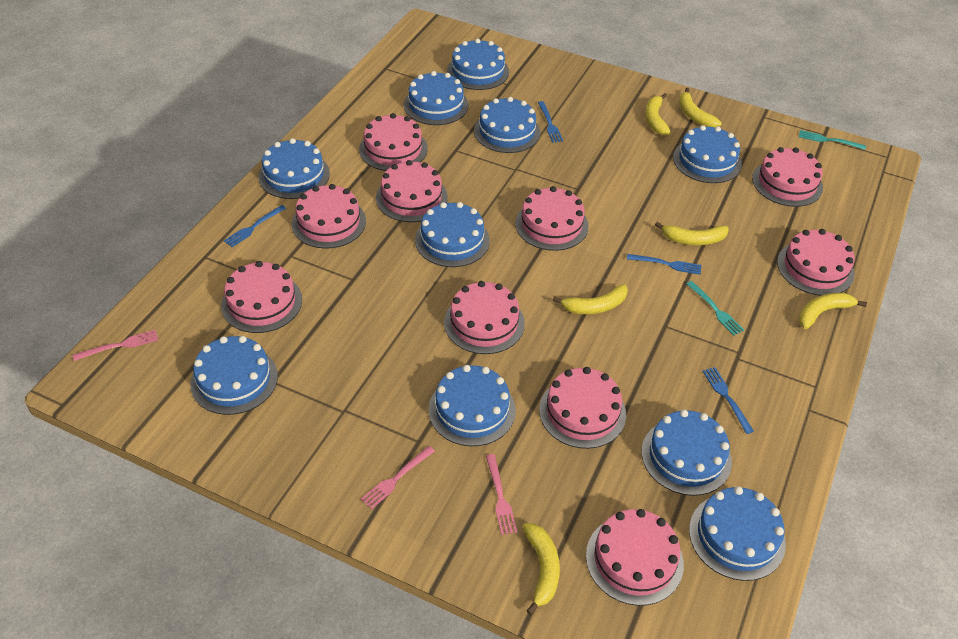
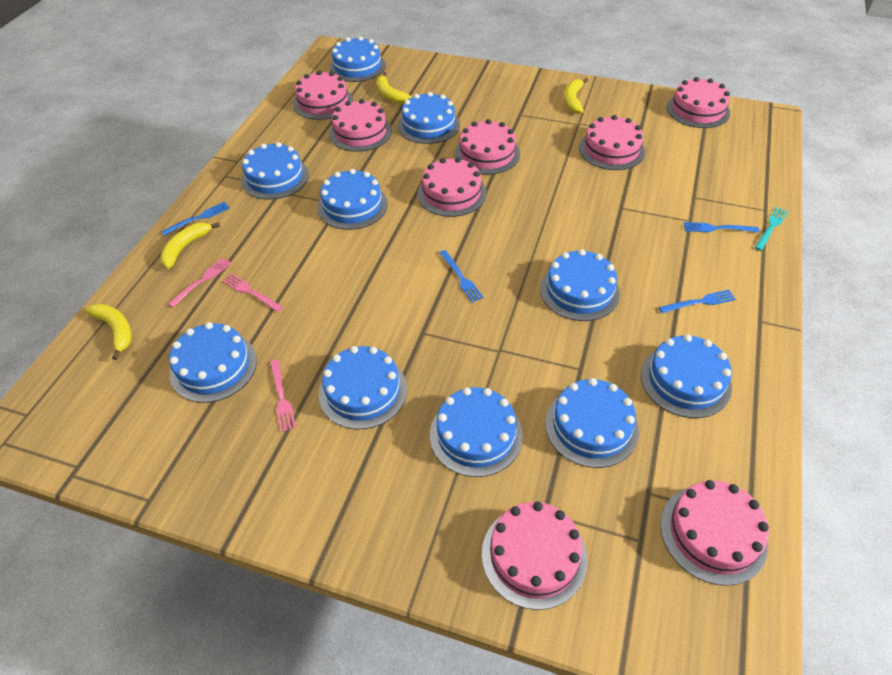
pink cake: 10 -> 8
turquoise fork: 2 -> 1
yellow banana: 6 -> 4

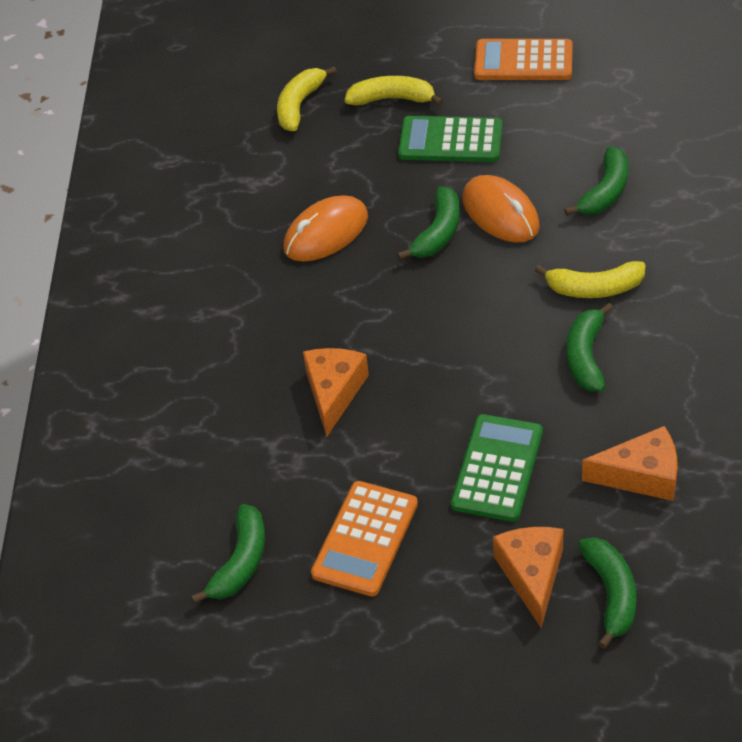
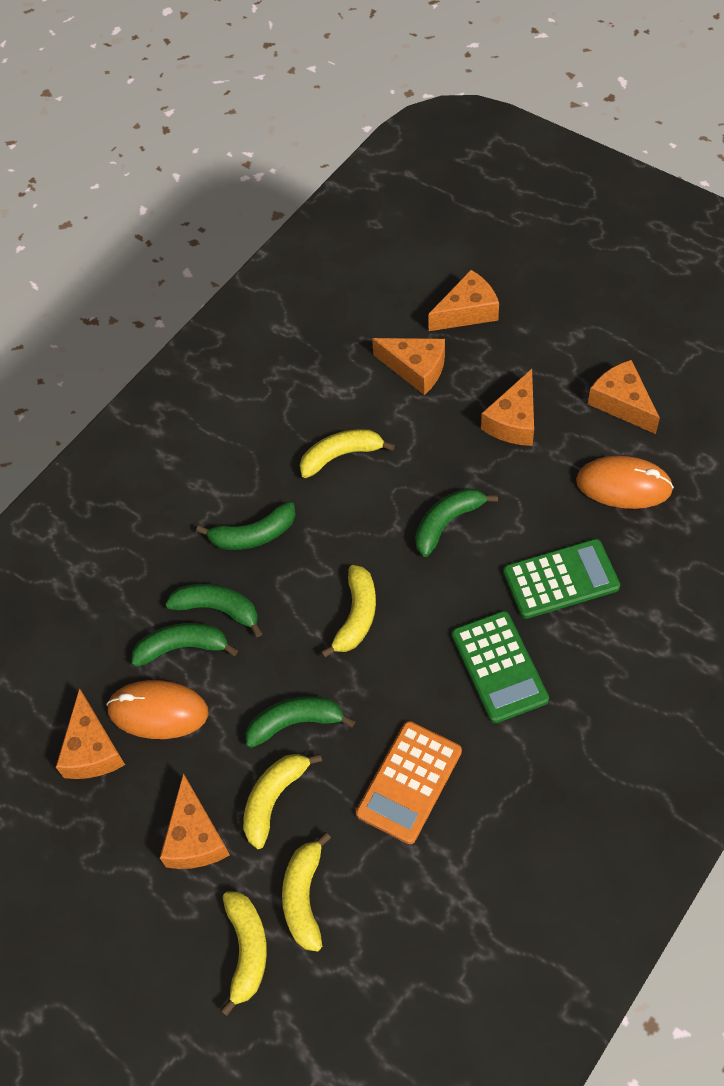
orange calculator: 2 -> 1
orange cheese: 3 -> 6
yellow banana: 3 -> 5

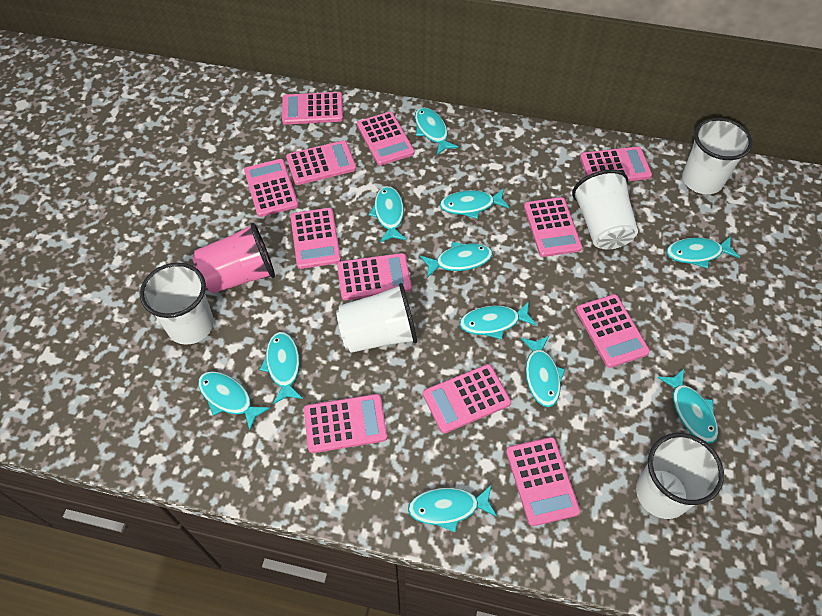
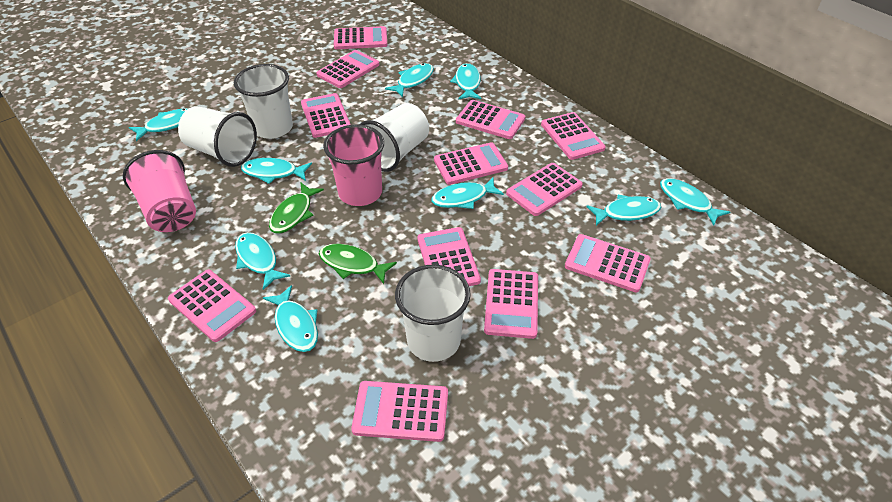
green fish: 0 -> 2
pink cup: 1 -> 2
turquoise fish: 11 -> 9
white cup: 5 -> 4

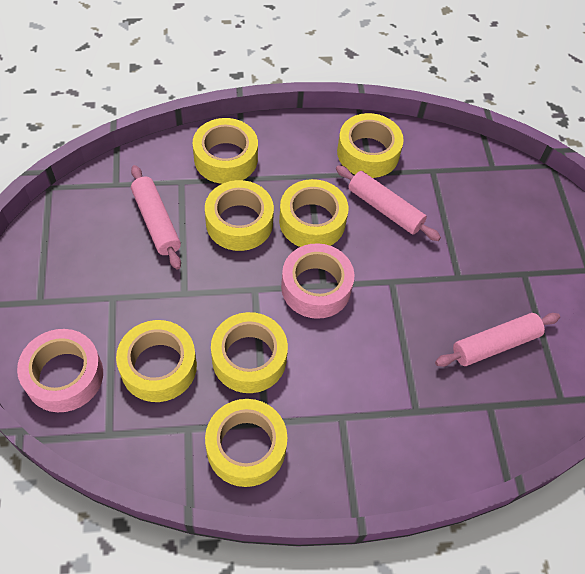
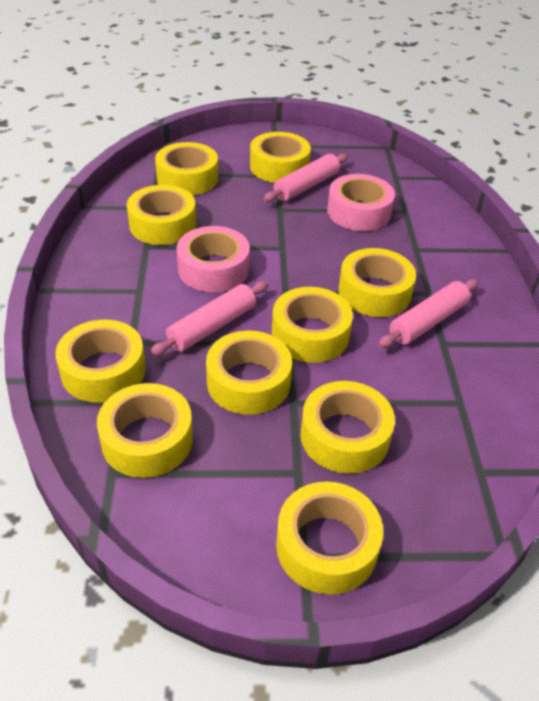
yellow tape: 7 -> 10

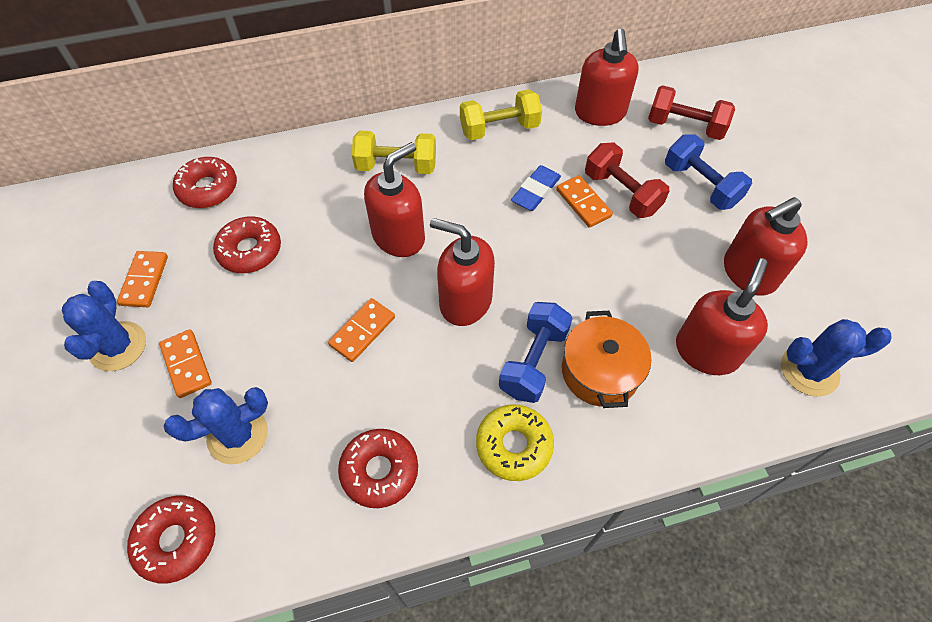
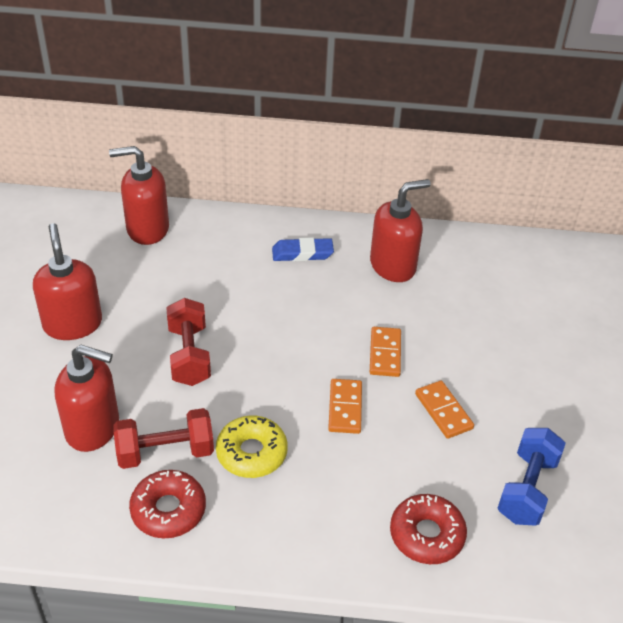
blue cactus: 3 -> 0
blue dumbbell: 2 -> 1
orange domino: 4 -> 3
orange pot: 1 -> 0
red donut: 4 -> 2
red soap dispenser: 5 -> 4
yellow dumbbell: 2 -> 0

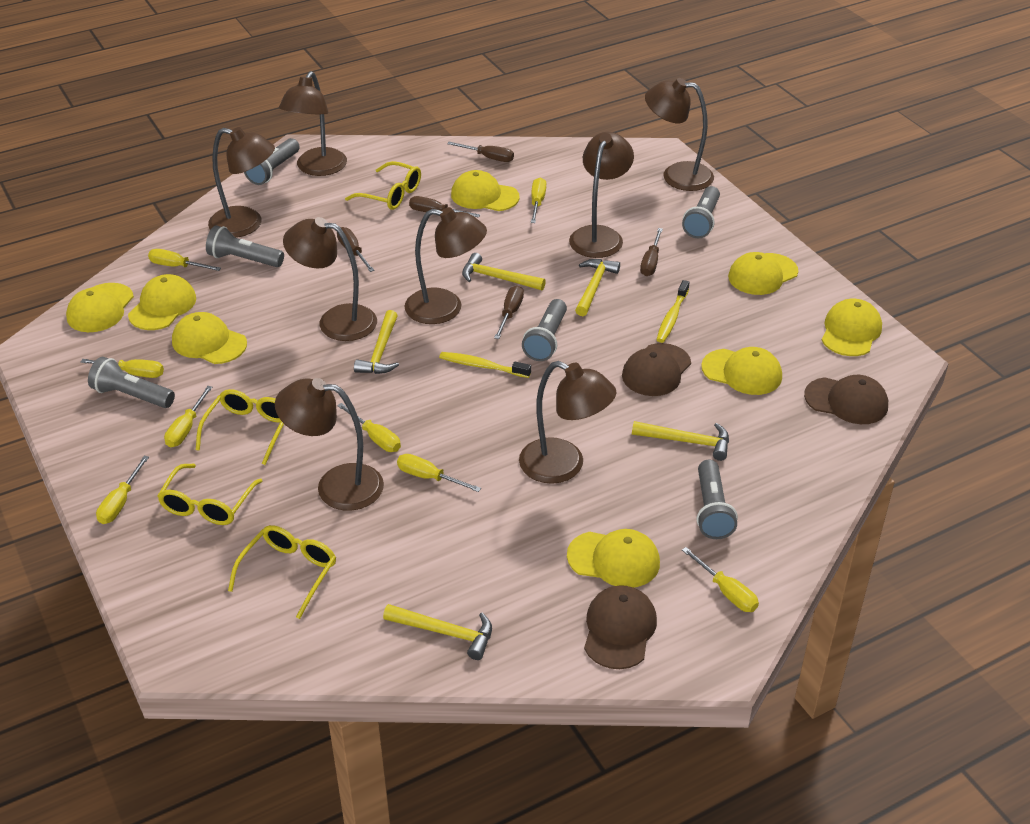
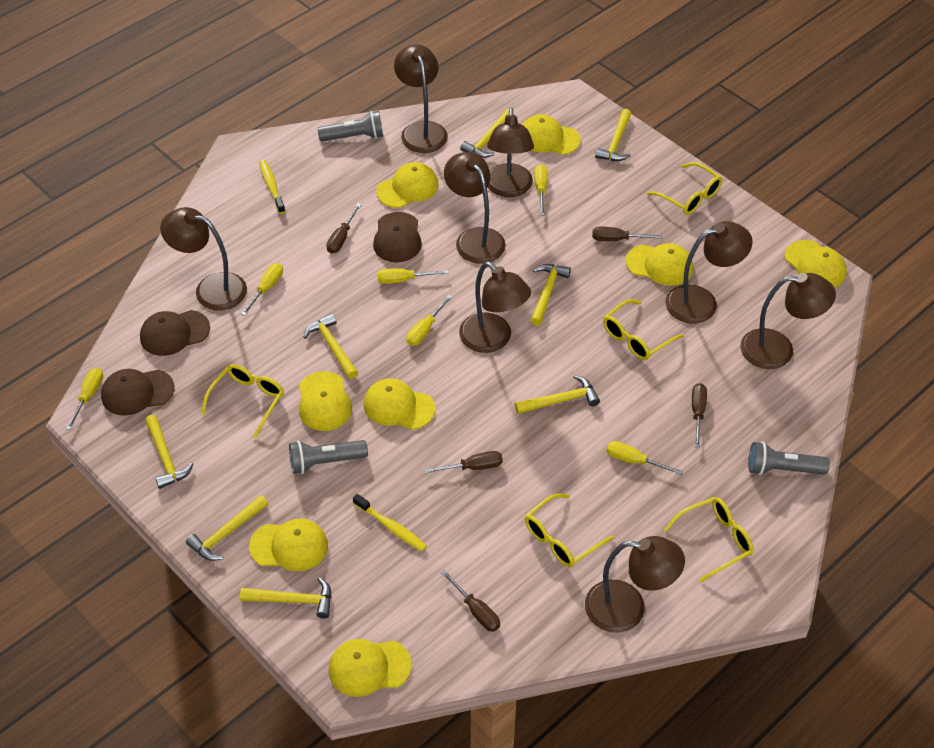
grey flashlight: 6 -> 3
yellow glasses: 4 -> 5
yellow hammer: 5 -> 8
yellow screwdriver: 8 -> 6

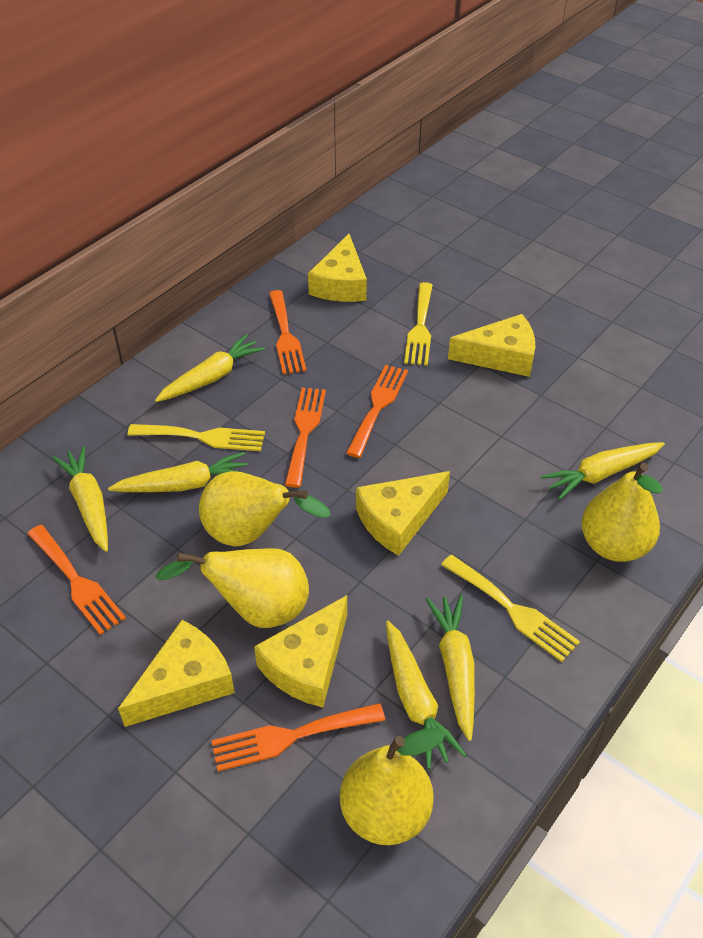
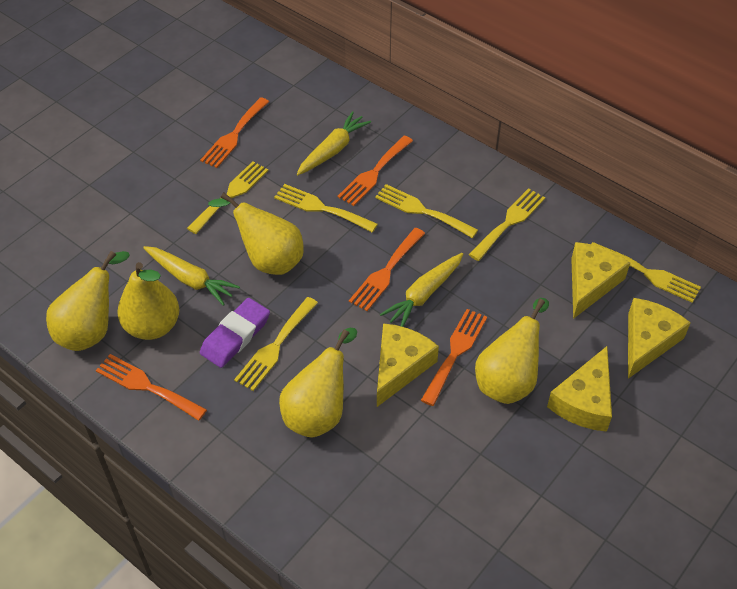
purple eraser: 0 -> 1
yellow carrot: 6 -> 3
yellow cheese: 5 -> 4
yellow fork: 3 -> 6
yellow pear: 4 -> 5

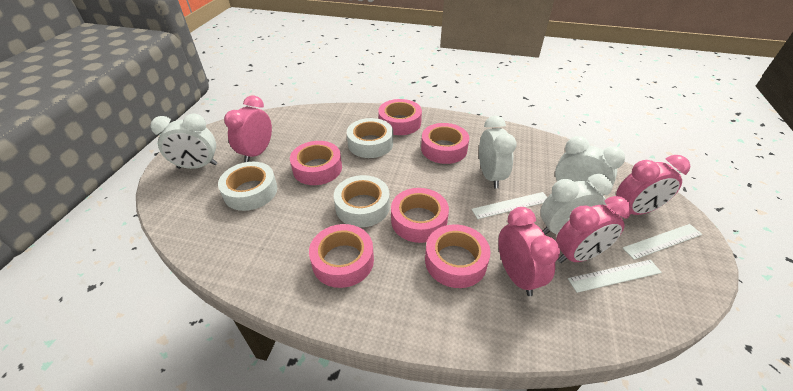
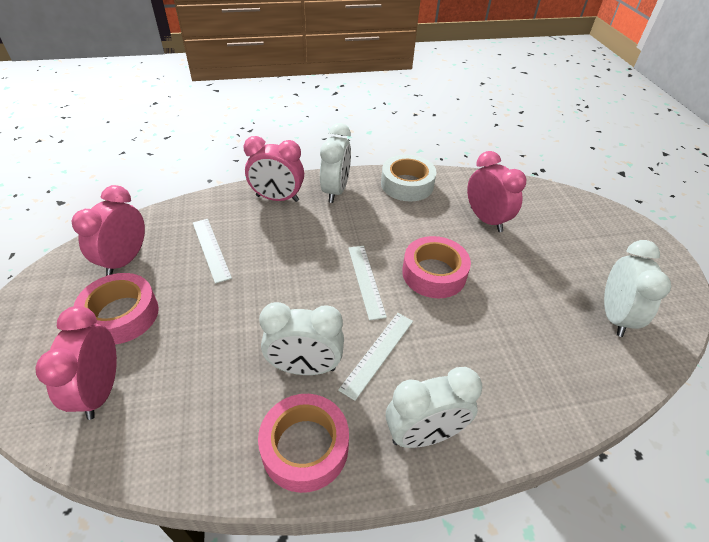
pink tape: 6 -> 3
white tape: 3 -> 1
· · ·
Assignment:
Write out the data exactly, and exclude every picture it holds.

Solved exercise:
pink cake: 10 -> 8
turquoise fork: 2 -> 1
yellow banana: 6 -> 4

orange calculator: 2 -> 1
orange cheese: 3 -> 6
yellow banana: 3 -> 5

green fish: 0 -> 2
pink cup: 1 -> 2
turquoise fish: 11 -> 9
white cup: 5 -> 4

yellow tape: 7 -> 10

blue cactus: 3 -> 0
blue dumbbell: 2 -> 1
orange domino: 4 -> 3
orange pot: 1 -> 0
red donut: 4 -> 2
red soap dispenser: 5 -> 4
yellow dumbbell: 2 -> 0

grey flashlight: 6 -> 3
yellow glasses: 4 -> 5
yellow hammer: 5 -> 8
yellow screwdriver: 8 -> 6

purple eraser: 0 -> 1
yellow carrot: 6 -> 3
yellow cheese: 5 -> 4
yellow fork: 3 -> 6
yellow pear: 4 -> 5

pink tape: 6 -> 3
white tape: 3 -> 1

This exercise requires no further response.